### DIRECTIONS
Recast the whole listing below as a numbered list, one item per line, with blank lines left out.

### DATA SUPPLIED
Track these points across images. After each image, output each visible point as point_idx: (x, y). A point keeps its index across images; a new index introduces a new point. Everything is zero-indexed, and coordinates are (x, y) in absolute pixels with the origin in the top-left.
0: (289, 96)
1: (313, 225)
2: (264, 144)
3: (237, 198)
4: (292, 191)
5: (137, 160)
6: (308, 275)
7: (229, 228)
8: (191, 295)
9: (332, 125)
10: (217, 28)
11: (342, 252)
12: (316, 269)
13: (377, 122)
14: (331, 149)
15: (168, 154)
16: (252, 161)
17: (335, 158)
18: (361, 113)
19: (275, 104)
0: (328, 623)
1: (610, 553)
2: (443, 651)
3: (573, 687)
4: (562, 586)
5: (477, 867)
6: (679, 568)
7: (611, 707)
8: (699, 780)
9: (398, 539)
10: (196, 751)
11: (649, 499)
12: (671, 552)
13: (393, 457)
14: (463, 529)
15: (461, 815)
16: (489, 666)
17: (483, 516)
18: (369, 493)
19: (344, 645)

### TASK OUTPUT
1. Track these points across images. After each image, output each visible point as point_idx: (x, y). A point keeps its index across images; a new index introduces a new point. Everything is zero-indexed, and coordinates are (x, y) in absolute pixels with the origin in the top-left.
2. 0: (289, 96)
3. 1: (313, 225)
4. 2: (264, 144)
5. 3: (237, 198)
6. 4: (292, 191)
7. 5: (137, 160)
8. 6: (308, 275)
9. 7: (229, 228)
10. 8: (191, 295)
11. 9: (332, 125)
12. 10: (217, 28)
13. 11: (342, 252)
14. 12: (316, 269)
15. 13: (377, 122)
16. 14: (331, 149)
17. 15: (168, 154)
18. 16: (252, 161)
19. 17: (335, 158)
20. 18: (361, 113)
21. 19: (275, 104)
22. 0: (328, 623)
23. 1: (610, 553)
24. 2: (443, 651)
25. 3: (573, 687)
26. 4: (562, 586)
27. 5: (477, 867)
28. 6: (679, 568)
29. 7: (611, 707)
30. 8: (699, 780)
31. 9: (398, 539)
32. 10: (196, 751)
33. 11: (649, 499)
34. 12: (671, 552)
35. 13: (393, 457)
36. 14: (463, 529)
37. 15: (461, 815)
38. 16: (489, 666)
39. 17: (483, 516)
40. 18: (369, 493)
41. 19: (344, 645)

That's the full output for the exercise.